┏━━

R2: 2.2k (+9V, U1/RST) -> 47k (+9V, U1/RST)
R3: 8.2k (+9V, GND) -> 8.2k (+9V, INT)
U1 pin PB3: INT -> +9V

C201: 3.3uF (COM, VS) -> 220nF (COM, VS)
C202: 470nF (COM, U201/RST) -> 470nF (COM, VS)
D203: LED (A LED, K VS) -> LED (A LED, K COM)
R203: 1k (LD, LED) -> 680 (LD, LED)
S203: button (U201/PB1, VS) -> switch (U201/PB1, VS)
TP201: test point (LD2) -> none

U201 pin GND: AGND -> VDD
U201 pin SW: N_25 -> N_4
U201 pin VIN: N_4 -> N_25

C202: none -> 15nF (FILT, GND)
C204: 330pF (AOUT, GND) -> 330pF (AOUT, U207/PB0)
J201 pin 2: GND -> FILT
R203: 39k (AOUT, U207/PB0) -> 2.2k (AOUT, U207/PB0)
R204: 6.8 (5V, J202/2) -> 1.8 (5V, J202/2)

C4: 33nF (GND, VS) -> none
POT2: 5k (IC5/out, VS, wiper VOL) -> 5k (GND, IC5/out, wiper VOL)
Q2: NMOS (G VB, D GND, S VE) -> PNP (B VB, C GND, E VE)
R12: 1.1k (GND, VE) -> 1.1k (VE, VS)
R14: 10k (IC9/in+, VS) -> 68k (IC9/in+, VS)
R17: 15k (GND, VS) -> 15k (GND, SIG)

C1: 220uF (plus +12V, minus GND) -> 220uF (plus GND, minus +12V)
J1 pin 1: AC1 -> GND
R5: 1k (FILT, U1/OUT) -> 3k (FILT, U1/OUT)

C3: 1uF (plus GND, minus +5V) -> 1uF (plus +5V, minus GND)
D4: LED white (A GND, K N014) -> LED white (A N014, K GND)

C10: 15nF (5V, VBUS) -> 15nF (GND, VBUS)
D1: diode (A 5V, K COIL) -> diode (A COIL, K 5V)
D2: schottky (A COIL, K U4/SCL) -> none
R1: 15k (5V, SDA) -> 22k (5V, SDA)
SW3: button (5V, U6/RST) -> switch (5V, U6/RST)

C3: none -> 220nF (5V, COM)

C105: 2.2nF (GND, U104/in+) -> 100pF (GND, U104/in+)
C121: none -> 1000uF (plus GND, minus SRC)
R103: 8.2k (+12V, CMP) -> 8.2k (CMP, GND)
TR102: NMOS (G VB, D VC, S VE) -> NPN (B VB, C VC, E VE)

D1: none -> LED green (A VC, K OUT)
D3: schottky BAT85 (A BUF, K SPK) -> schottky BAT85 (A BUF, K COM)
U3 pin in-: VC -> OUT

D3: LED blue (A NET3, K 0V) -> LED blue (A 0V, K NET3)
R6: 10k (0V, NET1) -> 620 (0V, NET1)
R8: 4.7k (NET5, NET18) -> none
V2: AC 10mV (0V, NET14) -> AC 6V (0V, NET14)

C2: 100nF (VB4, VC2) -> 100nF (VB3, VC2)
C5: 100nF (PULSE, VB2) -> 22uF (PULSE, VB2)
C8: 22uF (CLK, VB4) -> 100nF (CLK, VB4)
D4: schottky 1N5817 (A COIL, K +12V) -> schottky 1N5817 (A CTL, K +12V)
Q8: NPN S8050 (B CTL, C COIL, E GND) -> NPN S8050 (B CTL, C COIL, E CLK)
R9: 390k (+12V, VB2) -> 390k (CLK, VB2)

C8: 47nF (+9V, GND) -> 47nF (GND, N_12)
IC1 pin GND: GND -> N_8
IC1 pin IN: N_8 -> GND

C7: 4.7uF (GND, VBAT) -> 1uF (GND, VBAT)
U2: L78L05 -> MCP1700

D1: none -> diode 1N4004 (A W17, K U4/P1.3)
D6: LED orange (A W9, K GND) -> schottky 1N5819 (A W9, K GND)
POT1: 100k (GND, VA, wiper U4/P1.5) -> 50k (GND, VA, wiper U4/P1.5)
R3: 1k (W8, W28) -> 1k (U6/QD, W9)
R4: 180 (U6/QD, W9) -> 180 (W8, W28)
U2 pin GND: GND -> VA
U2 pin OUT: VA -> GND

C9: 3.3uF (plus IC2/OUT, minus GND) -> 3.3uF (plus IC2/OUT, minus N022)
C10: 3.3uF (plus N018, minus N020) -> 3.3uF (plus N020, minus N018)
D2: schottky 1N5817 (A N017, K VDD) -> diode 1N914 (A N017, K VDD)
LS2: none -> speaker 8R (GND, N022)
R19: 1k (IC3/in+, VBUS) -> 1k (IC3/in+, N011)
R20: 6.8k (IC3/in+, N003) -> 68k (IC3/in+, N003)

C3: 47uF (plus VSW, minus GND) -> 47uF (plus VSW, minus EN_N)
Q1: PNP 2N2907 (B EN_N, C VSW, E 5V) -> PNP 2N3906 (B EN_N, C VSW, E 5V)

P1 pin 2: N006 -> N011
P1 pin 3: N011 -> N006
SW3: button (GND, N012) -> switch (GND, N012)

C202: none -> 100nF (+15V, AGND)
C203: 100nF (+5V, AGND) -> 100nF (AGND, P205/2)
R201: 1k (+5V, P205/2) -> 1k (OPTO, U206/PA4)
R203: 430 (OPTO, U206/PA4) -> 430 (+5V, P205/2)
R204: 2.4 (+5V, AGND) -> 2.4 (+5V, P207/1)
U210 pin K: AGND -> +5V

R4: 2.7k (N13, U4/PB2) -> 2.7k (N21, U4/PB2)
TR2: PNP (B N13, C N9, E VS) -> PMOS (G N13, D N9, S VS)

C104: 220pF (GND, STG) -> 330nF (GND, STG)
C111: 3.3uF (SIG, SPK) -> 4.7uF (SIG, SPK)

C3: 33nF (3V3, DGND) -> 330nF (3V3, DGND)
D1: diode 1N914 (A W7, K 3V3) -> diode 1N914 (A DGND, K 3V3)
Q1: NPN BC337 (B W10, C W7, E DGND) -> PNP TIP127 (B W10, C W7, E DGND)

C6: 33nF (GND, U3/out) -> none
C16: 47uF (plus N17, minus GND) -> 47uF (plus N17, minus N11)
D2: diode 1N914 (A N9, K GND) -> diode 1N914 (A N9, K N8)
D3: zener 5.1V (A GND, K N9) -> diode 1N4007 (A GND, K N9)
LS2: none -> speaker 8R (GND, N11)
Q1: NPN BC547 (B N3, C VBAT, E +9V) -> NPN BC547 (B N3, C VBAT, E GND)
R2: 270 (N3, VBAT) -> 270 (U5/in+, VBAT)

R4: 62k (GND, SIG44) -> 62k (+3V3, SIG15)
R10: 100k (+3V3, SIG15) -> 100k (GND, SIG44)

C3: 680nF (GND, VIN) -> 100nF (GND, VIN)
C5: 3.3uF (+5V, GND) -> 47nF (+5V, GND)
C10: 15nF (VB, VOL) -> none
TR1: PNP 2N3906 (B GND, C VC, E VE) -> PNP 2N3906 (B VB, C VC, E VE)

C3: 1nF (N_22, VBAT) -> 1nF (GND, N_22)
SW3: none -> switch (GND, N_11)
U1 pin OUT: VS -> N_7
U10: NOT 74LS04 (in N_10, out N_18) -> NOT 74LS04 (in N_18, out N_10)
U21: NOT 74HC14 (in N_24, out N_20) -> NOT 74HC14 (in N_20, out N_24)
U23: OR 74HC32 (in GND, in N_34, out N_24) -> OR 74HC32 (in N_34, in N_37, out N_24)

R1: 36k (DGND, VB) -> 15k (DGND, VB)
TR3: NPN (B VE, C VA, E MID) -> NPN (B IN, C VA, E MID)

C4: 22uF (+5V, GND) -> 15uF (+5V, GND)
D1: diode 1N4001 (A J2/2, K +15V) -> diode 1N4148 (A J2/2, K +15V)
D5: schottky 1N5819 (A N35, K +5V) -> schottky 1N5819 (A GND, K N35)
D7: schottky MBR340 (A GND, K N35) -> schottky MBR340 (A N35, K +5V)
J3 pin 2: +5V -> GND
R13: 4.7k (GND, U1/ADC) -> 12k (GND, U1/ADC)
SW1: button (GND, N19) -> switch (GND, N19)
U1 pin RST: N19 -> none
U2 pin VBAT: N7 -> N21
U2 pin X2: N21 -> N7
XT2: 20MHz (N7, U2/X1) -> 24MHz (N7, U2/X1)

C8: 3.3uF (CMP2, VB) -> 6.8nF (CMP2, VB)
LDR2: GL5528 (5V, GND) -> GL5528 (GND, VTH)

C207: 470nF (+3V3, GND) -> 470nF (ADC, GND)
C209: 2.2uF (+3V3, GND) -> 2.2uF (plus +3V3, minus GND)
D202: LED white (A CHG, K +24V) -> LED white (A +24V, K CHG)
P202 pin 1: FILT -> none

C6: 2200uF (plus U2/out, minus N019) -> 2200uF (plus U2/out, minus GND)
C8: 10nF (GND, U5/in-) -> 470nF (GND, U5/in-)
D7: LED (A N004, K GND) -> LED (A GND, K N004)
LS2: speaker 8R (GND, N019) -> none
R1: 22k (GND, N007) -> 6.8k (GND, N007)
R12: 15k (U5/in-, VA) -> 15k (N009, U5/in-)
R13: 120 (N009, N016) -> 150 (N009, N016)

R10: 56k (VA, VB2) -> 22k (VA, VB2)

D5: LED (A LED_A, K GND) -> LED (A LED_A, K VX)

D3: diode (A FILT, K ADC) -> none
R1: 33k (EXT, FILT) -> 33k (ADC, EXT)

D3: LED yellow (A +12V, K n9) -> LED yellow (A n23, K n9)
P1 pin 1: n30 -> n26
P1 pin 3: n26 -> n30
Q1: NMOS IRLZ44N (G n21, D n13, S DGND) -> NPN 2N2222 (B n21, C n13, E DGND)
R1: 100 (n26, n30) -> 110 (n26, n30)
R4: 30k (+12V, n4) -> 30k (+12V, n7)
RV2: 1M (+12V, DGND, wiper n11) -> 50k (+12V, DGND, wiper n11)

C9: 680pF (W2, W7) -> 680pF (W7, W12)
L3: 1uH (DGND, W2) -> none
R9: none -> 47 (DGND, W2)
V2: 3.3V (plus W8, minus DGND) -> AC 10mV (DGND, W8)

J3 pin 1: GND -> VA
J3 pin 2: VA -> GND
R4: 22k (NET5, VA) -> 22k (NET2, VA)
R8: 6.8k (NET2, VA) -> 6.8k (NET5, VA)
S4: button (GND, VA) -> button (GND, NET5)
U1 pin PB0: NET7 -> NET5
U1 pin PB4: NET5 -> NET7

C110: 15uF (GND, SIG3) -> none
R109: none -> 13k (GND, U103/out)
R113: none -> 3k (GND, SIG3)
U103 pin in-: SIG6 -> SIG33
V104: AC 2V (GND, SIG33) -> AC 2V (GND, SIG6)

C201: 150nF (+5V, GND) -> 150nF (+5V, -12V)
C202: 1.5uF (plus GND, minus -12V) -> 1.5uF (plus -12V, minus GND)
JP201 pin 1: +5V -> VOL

┗━━

#### [Try it]
Only the lines from the one containing "D5: schottky 1N5819" through the one containing "D202: LED white" are to be retyped, both boundary lines included, with no other material.

#### [Task solution]
D5: schottky 1N5819 (A N35, K +5V) -> schottky 1N5819 (A GND, K N35)
D7: schottky MBR340 (A GND, K N35) -> schottky MBR340 (A N35, K +5V)
J3 pin 2: +5V -> GND
R13: 4.7k (GND, U1/ADC) -> 12k (GND, U1/ADC)
SW1: button (GND, N19) -> switch (GND, N19)
U1 pin RST: N19 -> none
U2 pin VBAT: N7 -> N21
U2 pin X2: N21 -> N7
XT2: 20MHz (N7, U2/X1) -> 24MHz (N7, U2/X1)

C8: 3.3uF (CMP2, VB) -> 6.8nF (CMP2, VB)
LDR2: GL5528 (5V, GND) -> GL5528 (GND, VTH)

C207: 470nF (+3V3, GND) -> 470nF (ADC, GND)
C209: 2.2uF (+3V3, GND) -> 2.2uF (plus +3V3, minus GND)
D202: LED white (A CHG, K +24V) -> LED white (A +24V, K CHG)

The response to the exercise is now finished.